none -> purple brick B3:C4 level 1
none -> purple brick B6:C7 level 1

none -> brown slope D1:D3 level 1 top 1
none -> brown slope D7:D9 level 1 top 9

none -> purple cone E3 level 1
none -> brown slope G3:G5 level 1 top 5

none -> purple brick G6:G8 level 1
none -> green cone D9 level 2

★ ★ ★ ★

• **What is being asked**: Everything from the line containing "none -> purple brick G6:G8 level 1" to the last line of the material above should be printed exactly, both ends included.

• **Solution to this problem**:
none -> purple brick G6:G8 level 1
none -> green cone D9 level 2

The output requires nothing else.